(YOUR GOAL)
Lay out the entries as a Markdown table with the columns Row and Line, giving each line a row number and skipping blank lines. Begin at the line that has "Kushiro (90, 300)", stop after the line that has "AM (683, 58)", and include nothing outside that span.

Word and item position data:
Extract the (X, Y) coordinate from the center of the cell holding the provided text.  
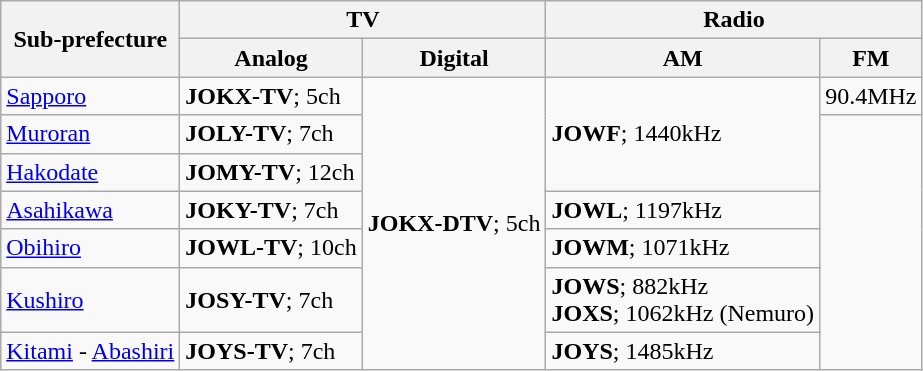
Kushiro (90, 300)
JOWL; 1197kHz (683, 210)
Sapporo (90, 96)
JOWF; 1440kHz (683, 134)
JOYS-TV; 7ch (271, 351)
JOKX-DTV; 5ch (454, 224)
90.4MHz (871, 96)
JOYS; 1485kHz (683, 351)
TV (363, 20)
FM (871, 58)
Asahikawa (90, 210)
Analog (271, 58)
AM (683, 58)
Muroran (90, 134)
Hakodate (90, 172)
Sub-prefecture (90, 39)
Obihiro (90, 248)
JOWL-TV; 10ch (271, 248)
JOMY-TV; 12ch (271, 172)
JOKY-TV; 7ch (271, 210)
JOLY-TV; 7ch (271, 134)
JOWM; 1071kHz (683, 248)
Kitami - Abashiri (90, 351)
JOKX-TV; 5ch (271, 96)
Radio (734, 20)
JOWS; 882kHzJOXS; 1062kHz (Nemuro) (683, 300)
JOSY-TV; 7ch (271, 300)
Digital (454, 58)
Determine the (X, Y) coordinate at the center of the cell enclosing the given text.  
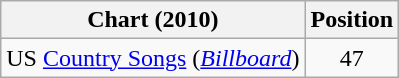
Position (352, 20)
US Country Songs (Billboard) (153, 58)
Chart (2010) (153, 20)
47 (352, 58)
Locate the cell with the specified text and output its (x, y) center coordinate. 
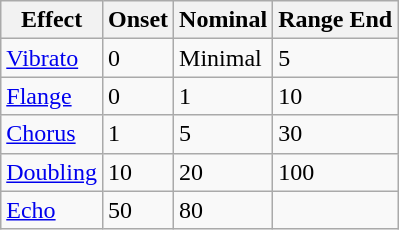
50 (138, 210)
Range End (336, 20)
Flange (52, 96)
Nominal (224, 20)
100 (336, 172)
Onset (138, 20)
Chorus (52, 134)
Doubling (52, 172)
80 (224, 210)
Echo (52, 210)
Effect (52, 20)
Minimal (224, 58)
30 (336, 134)
Vibrato (52, 58)
20 (224, 172)
Locate the cell with the specified text and output its (x, y) center coordinate. 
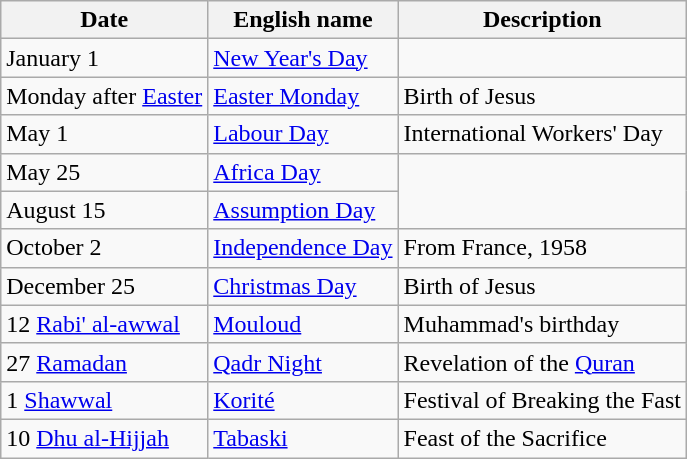
English name (303, 20)
Mouloud (303, 324)
1 Shawwal (104, 400)
December 25 (104, 286)
October 2 (104, 248)
Description (542, 20)
Qadr Night (303, 362)
Feast of the Sacrifice (542, 438)
May 25 (104, 172)
12 Rabi' al-awwal (104, 324)
January 1 (104, 58)
Date (104, 20)
New Year's Day (303, 58)
Monday after Easter (104, 96)
10 Dhu al-Hijjah (104, 438)
Easter Monday (303, 96)
From France, 1958 (542, 248)
Christmas Day (303, 286)
Korité (303, 400)
May 1 (104, 134)
Africa Day (303, 172)
Tabaski (303, 438)
Revelation of the Quran (542, 362)
International Workers' Day (542, 134)
August 15 (104, 210)
Labour Day (303, 134)
Muhammad's birthday (542, 324)
27 Ramadan (104, 362)
Assumption Day (303, 210)
Independence Day (303, 248)
Festival of Breaking the Fast (542, 400)
Return [X, Y] of the center of cell containing provided text 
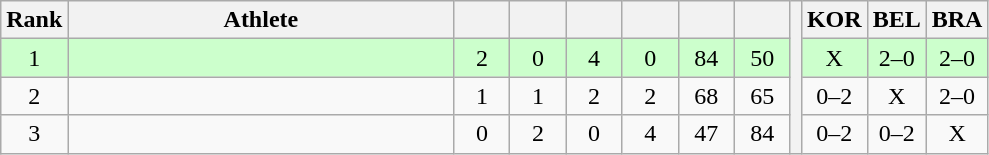
65 [762, 96]
47 [706, 134]
BRA [957, 20]
BEL [896, 20]
50 [762, 58]
Rank [34, 20]
3 [34, 134]
Athlete [261, 20]
68 [706, 96]
KOR [834, 20]
Find where the given text appears and provide that cell's center as (X, Y) coordinate. 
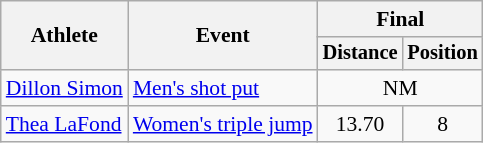
Men's shot put (223, 88)
Dillon Simon (64, 88)
Women's triple jump (223, 124)
Position (442, 54)
13.70 (360, 124)
Thea LaFond (64, 124)
Event (223, 36)
Final (400, 19)
Distance (360, 54)
NM (400, 88)
Athlete (64, 36)
8 (442, 124)
Determine the [x, y] coordinate at the center of the cell enclosing the given text.  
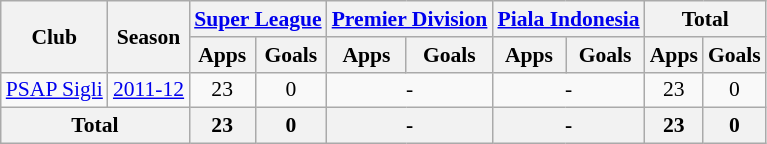
Super League [258, 19]
Season [148, 36]
Piala Indonesia [568, 19]
2011-12 [148, 90]
Club [54, 36]
Premier Division [410, 19]
PSAP Sigli [54, 90]
Output the [x, y] coordinate of the center of the cell containing the given text.  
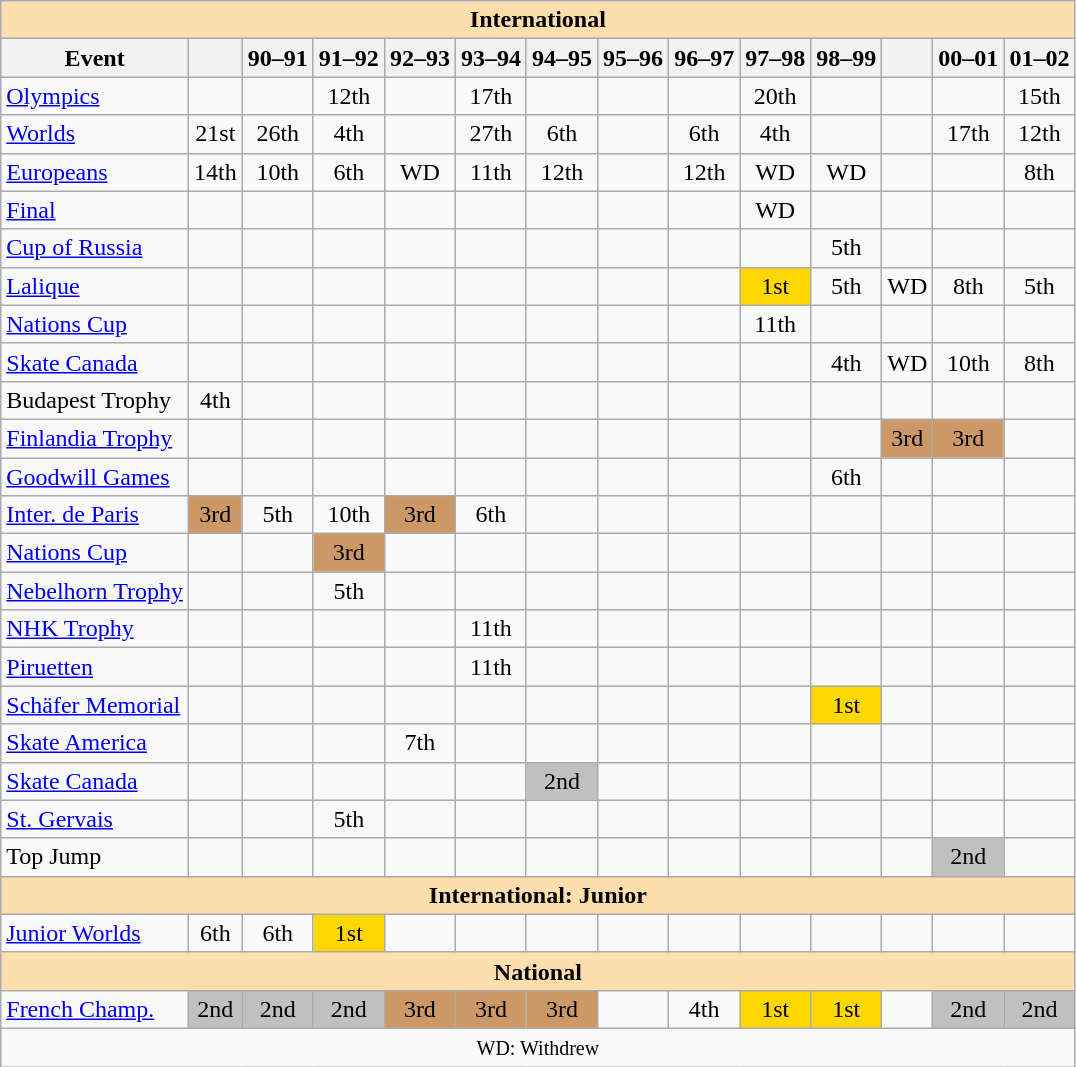
26th [278, 134]
Olympics [95, 96]
St. Gervais [95, 819]
Goodwill Games [95, 477]
Lalique [95, 286]
92–93 [420, 58]
7th [420, 743]
Cup of Russia [95, 248]
91–92 [348, 58]
International [538, 20]
Piruetten [95, 667]
14th [215, 172]
96–97 [704, 58]
98–99 [846, 58]
Nebelhorn Trophy [95, 591]
93–94 [490, 58]
20th [776, 96]
Schäfer Memorial [95, 705]
00–01 [968, 58]
97–98 [776, 58]
Finlandia Trophy [95, 438]
NHK Trophy [95, 629]
Event [95, 58]
Final [95, 210]
Worlds [95, 134]
27th [490, 134]
Inter. de Paris [95, 515]
International: Junior [538, 895]
Skate America [95, 743]
Junior Worlds [95, 933]
Europeans [95, 172]
National [538, 971]
90–91 [278, 58]
95–96 [634, 58]
15th [1040, 96]
WD: Withdrew [538, 1047]
Budapest Trophy [95, 400]
Top Jump [95, 857]
01–02 [1040, 58]
94–95 [562, 58]
21st [215, 134]
French Champ. [95, 1009]
Extract the (X, Y) coordinate from the center of the cell holding the provided text.  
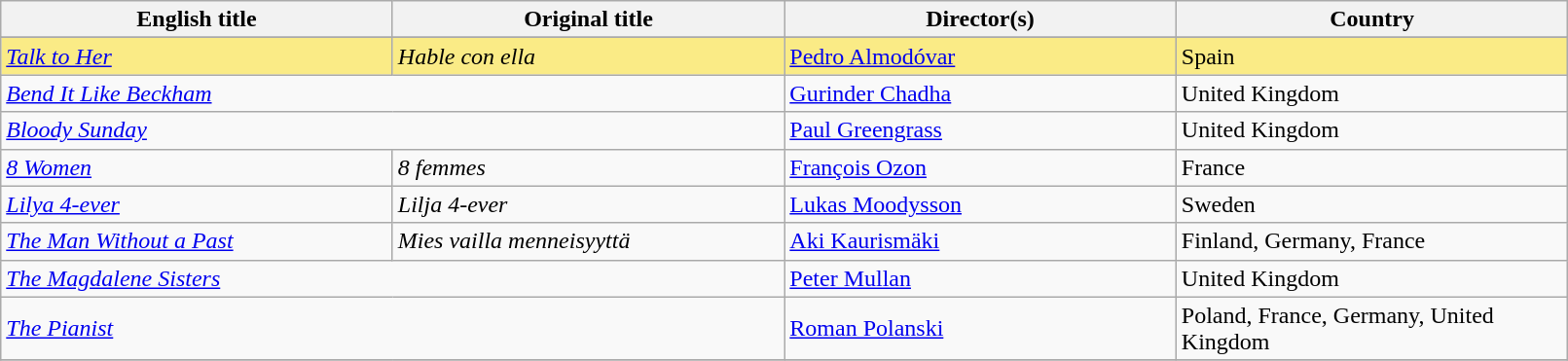
Peter Mullan (981, 278)
Spain (1372, 56)
Director(s) (981, 19)
8 Women (197, 167)
The Man Without a Past (197, 241)
The Pianist (393, 329)
Poland, France, Germany, United Kingdom (1372, 329)
Roman Polanski (981, 329)
Finland, Germany, France (1372, 241)
Mies vailla menneisyyttä (588, 241)
François Ozon (981, 167)
Sweden (1372, 204)
Gurinder Chadha (981, 93)
Aki Kaurismäki (981, 241)
Lilja 4-ever (588, 204)
English title (197, 19)
Original title (588, 19)
France (1372, 167)
Lilya 4-ever (197, 204)
Bloody Sunday (393, 130)
Country (1372, 19)
The Magdalene Sisters (393, 278)
Hable con ella (588, 56)
Pedro Almodóvar (981, 56)
Bend It Like Beckham (393, 93)
8 femmes (588, 167)
Paul Greengrass (981, 130)
Talk to Her (197, 56)
Lukas Moodysson (981, 204)
Find where the given text appears and provide that cell's center as (X, Y) coordinate. 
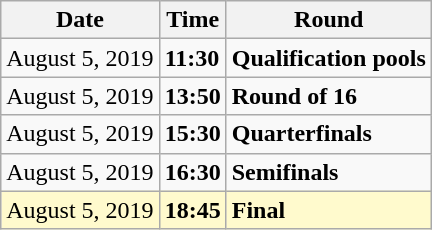
Round of 16 (328, 96)
15:30 (192, 134)
Final (328, 210)
13:50 (192, 96)
Date (80, 20)
Quarterfinals (328, 134)
Qualification pools (328, 58)
16:30 (192, 172)
18:45 (192, 210)
Semifinals (328, 172)
11:30 (192, 58)
Round (328, 20)
Time (192, 20)
From the cell containing the given text, extract its center point as [X, Y] coordinate. 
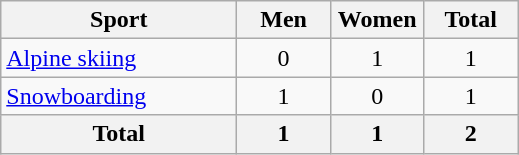
Men [284, 20]
Sport [119, 20]
Women [377, 20]
Snowboarding [119, 96]
2 [471, 134]
Alpine skiing [119, 58]
From the cell containing the given text, extract its center point as [X, Y] coordinate. 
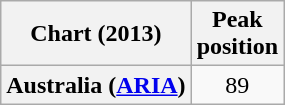
Peakposition [237, 34]
Chart (2013) [96, 34]
89 [237, 85]
Australia (ARIA) [96, 85]
Extract the (X, Y) coordinate from the center of the cell holding the provided text.  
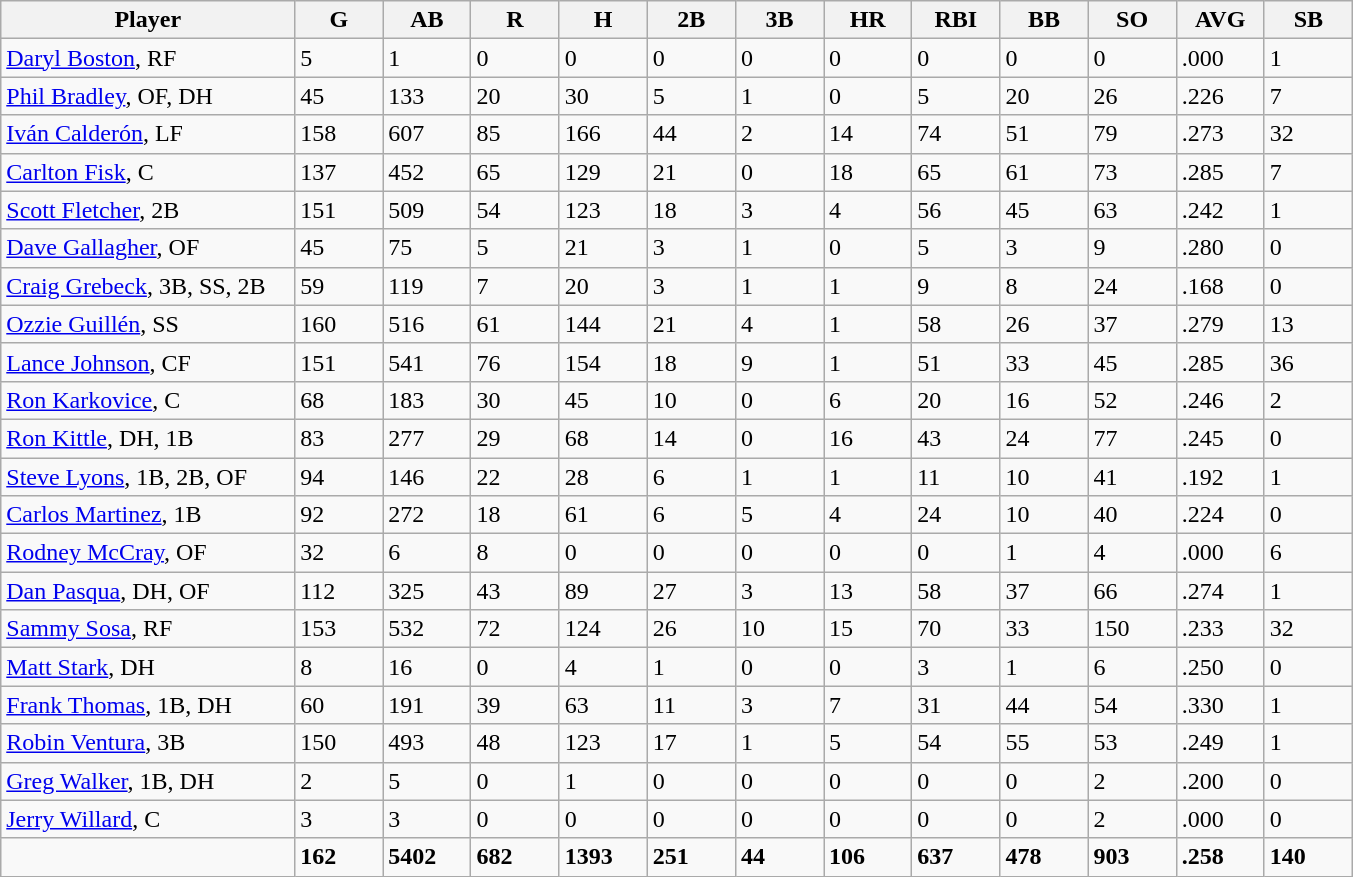
R (515, 20)
.249 (1220, 743)
89 (603, 591)
2B (691, 20)
AVG (1220, 20)
Robin Ventura, 3B (148, 743)
55 (1044, 743)
277 (427, 438)
129 (603, 172)
74 (956, 134)
15 (868, 629)
452 (427, 172)
.330 (1220, 705)
.242 (1220, 210)
Dan Pasqua, DH, OF (148, 591)
153 (339, 629)
Scott Fletcher, 2B (148, 210)
Daryl Boston, RF (148, 58)
140 (1308, 857)
158 (339, 134)
144 (603, 324)
137 (339, 172)
509 (427, 210)
.224 (1220, 515)
112 (339, 591)
83 (339, 438)
92 (339, 515)
94 (339, 477)
.168 (1220, 286)
Iván Calderón, LF (148, 134)
541 (427, 362)
5402 (427, 857)
39 (515, 705)
27 (691, 591)
H (603, 20)
.245 (1220, 438)
AB (427, 20)
Sammy Sosa, RF (148, 629)
SB (1308, 20)
Rodney McCray, OF (148, 553)
17 (691, 743)
73 (1132, 172)
36 (1308, 362)
Matt Stark, DH (148, 667)
Carlos Martinez, 1B (148, 515)
HR (868, 20)
85 (515, 134)
SO (1132, 20)
Jerry Willard, C (148, 819)
22 (515, 477)
.233 (1220, 629)
119 (427, 286)
637 (956, 857)
Steve Lyons, 1B, 2B, OF (148, 477)
60 (339, 705)
.246 (1220, 400)
.200 (1220, 781)
53 (1132, 743)
66 (1132, 591)
166 (603, 134)
70 (956, 629)
516 (427, 324)
29 (515, 438)
40 (1132, 515)
325 (427, 591)
Ozzie Guillén, SS (148, 324)
478 (1044, 857)
124 (603, 629)
Lance Johnson, CF (148, 362)
3B (779, 20)
903 (1132, 857)
133 (427, 96)
.250 (1220, 667)
154 (603, 362)
Frank Thomas, 1B, DH (148, 705)
Carlton Fisk, C (148, 172)
59 (339, 286)
Greg Walker, 1B, DH (148, 781)
532 (427, 629)
607 (427, 134)
.274 (1220, 591)
162 (339, 857)
.273 (1220, 134)
493 (427, 743)
41 (1132, 477)
BB (1044, 20)
682 (515, 857)
272 (427, 515)
G (339, 20)
76 (515, 362)
Craig Grebeck, 3B, SS, 2B (148, 286)
56 (956, 210)
75 (427, 248)
Ron Karkovice, C (148, 400)
106 (868, 857)
.279 (1220, 324)
146 (427, 477)
RBI (956, 20)
1393 (603, 857)
31 (956, 705)
72 (515, 629)
.258 (1220, 857)
Phil Bradley, OF, DH (148, 96)
48 (515, 743)
.192 (1220, 477)
Ron Kittle, DH, 1B (148, 438)
79 (1132, 134)
Dave Gallagher, OF (148, 248)
.280 (1220, 248)
77 (1132, 438)
.226 (1220, 96)
191 (427, 705)
Player (148, 20)
28 (603, 477)
251 (691, 857)
52 (1132, 400)
160 (339, 324)
183 (427, 400)
From the cell containing the given text, extract its center point as (X, Y) coordinate. 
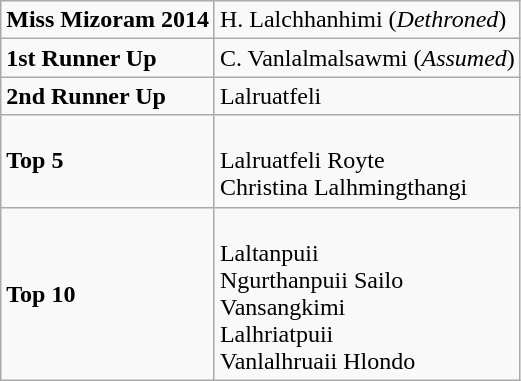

(RESPONSE TO THIS TASK)
| Row | Line |
|---|---|
| 1 | Kushiro (90, 300) |
| 2 | JOWL; 1197kHz (683, 210) |
| 3 | Sapporo (90, 96) |
| 4 | JOWF; 1440kHz (683, 134) |
| 5 | JOYS-TV; 7ch (271, 351) |
| 6 | JOKX-DTV; 5ch (454, 224) |
| 7 | 90.4MHz (871, 96) |
| 8 | JOYS; 1485kHz (683, 351) |
| 9 | TV (363, 20) |
| 10 | FM (871, 58) |
| 11 | Asahikawa (90, 210) |
| 12 | Analog (271, 58) |
| 13 | AM (683, 58) |